● **Aim of the exercise**:
Lines from the one containing "camera: 85 degrees left, 0 degrees up" through the last line of the data are to be repeated word for word, both ends included.

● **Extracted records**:
-*-*-
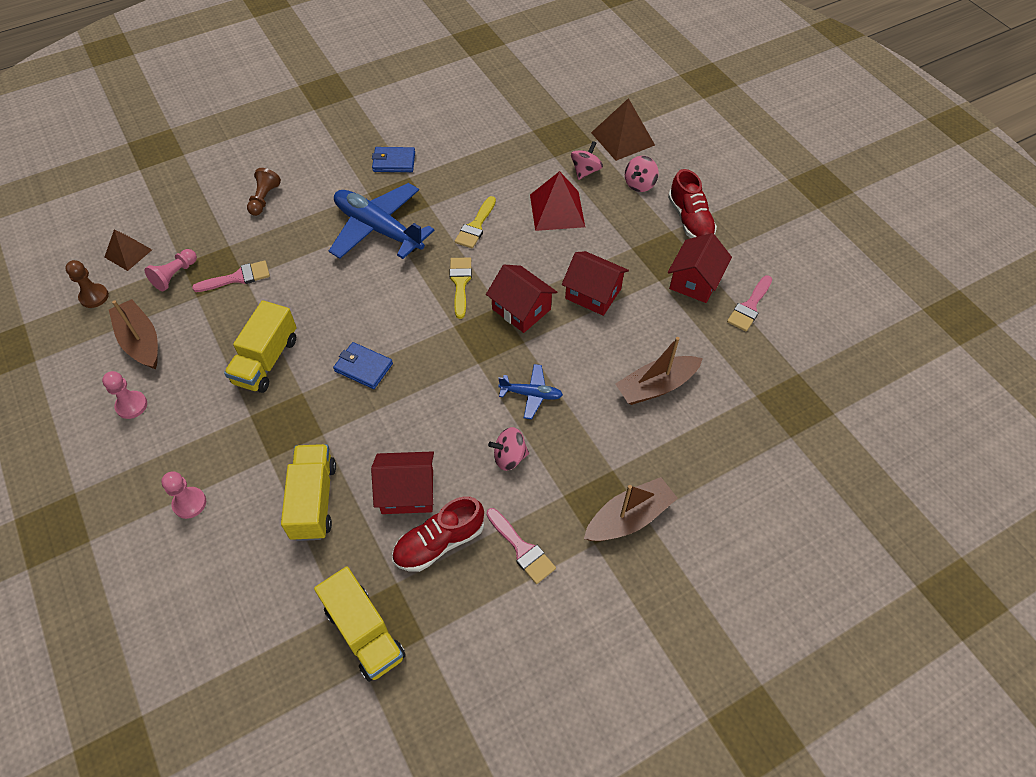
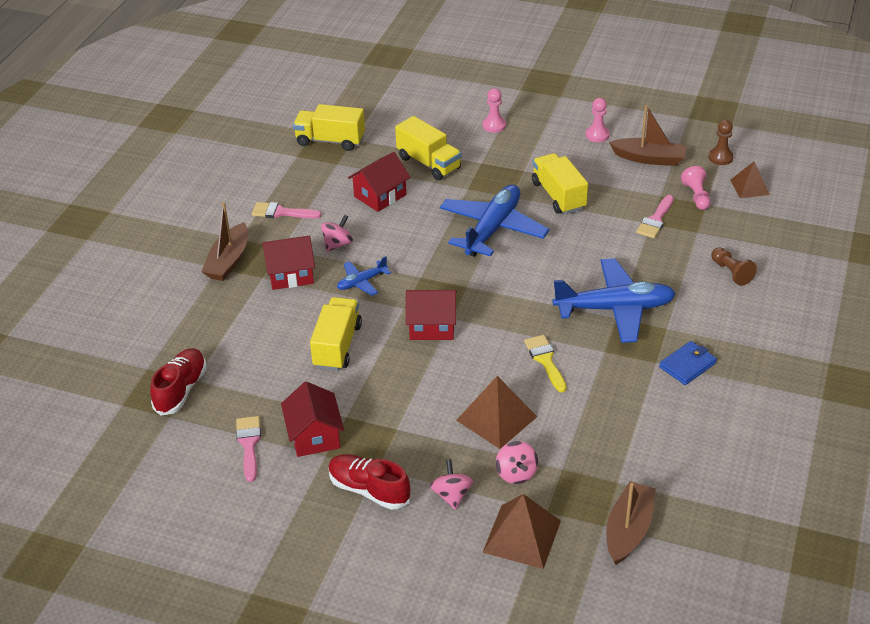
camera: 140 degrees right, 15 degrees down
(363, 367) = (493, 229): blue wallet -> blue plane
(439, 542) = (333, 188): red shoe -> red shoe (181, 390)
(460, 283) = (499, 314): yellow brush -> none
(557, 210) = (496, 418): red pyramid -> brown pyramid
(593, 293) = (389, 371): red house -> red house (290, 274)
(611, 344) = (337, 346): none -> yellow truck
(656, 386) = (276, 340): brown boat -> brown boat (628, 530)

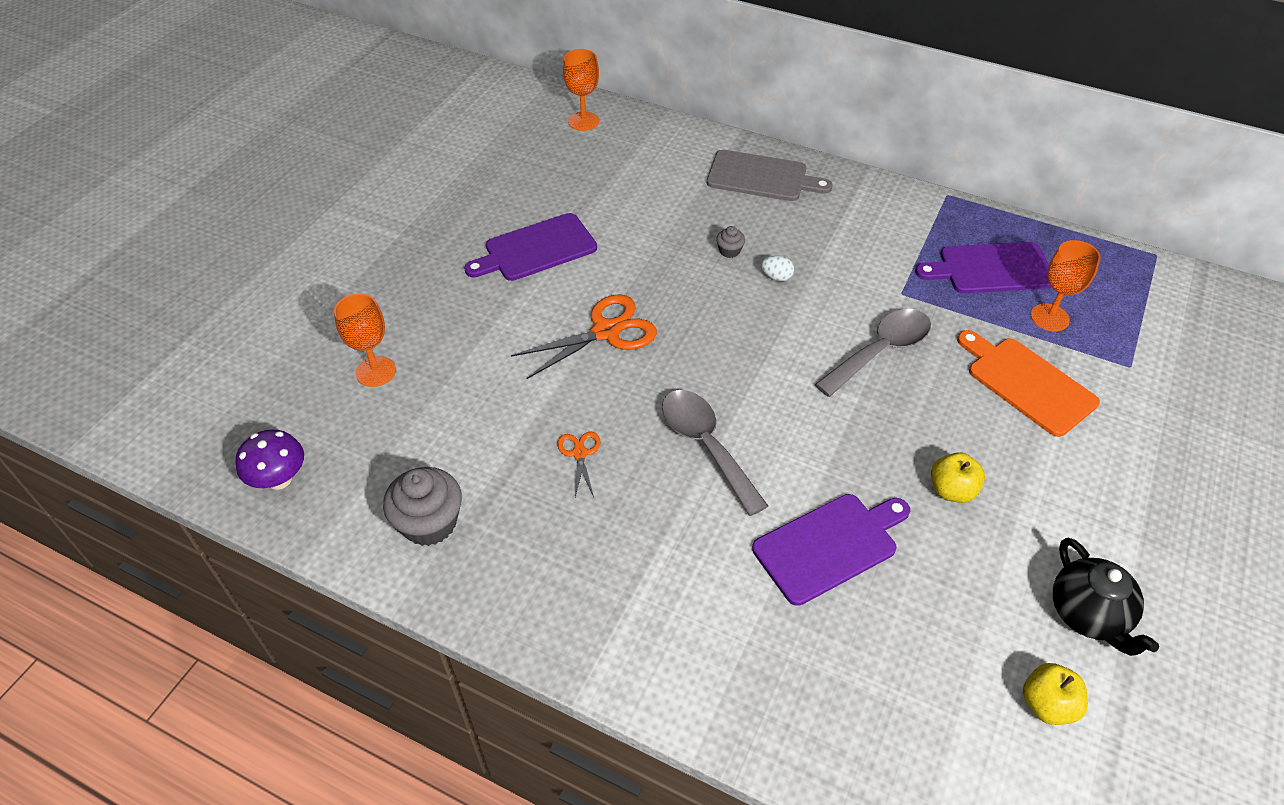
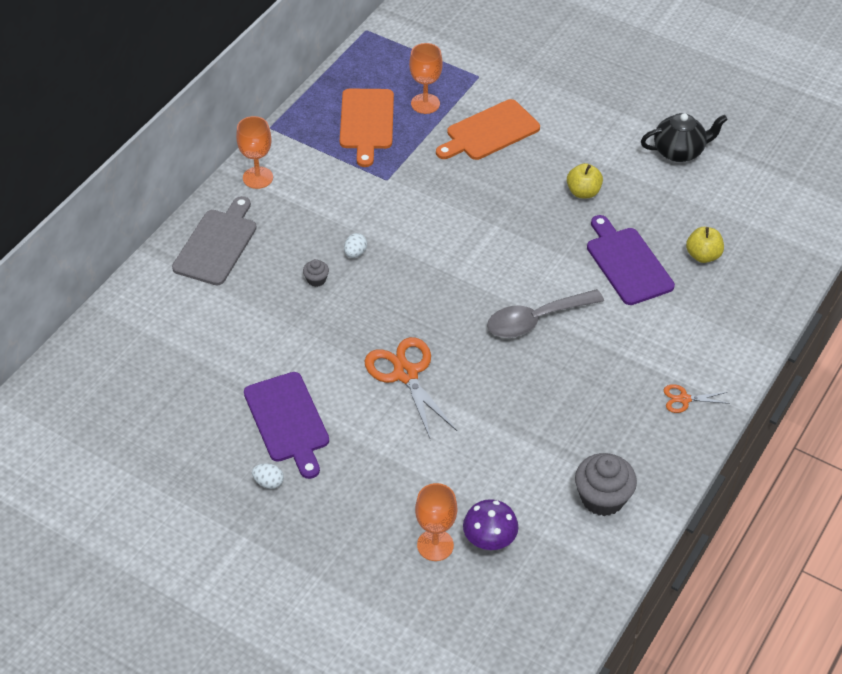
camera: 85 degrees left, 0 degrees up
(279, 479) = (554, 609): purple mushroom -> purple mushroom (489, 540)
(460, 244) = (268, 482): none -> white egg
(580, 453) = (538, 399): orange scissors -> orange scissors (684, 399)
(583, 121) = (88, 374): orange goblet -> orange goblet (258, 178)
(880, 351) = (449, 204): grey spoon -> none
(990, 269) = (366, 122): purple cutting board -> orange cutting board
(1047, 704) = (739, 185): yellow apple -> yellow apple (703, 255)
-*-*-
● **Solved exercise**:
camera: 85 degrees left, 0 degrees up
(279, 479) = (554, 609): purple mushroom -> purple mushroom (489, 540)
(460, 244) = (268, 482): none -> white egg
(580, 453) = (538, 399): orange scissors -> orange scissors (684, 399)
(583, 121) = (88, 374): orange goblet -> orange goblet (258, 178)
(880, 351) = (449, 204): grey spoon -> none
(990, 269) = (366, 122): purple cutting board -> orange cutting board
(1047, 704) = (739, 185): yellow apple -> yellow apple (703, 255)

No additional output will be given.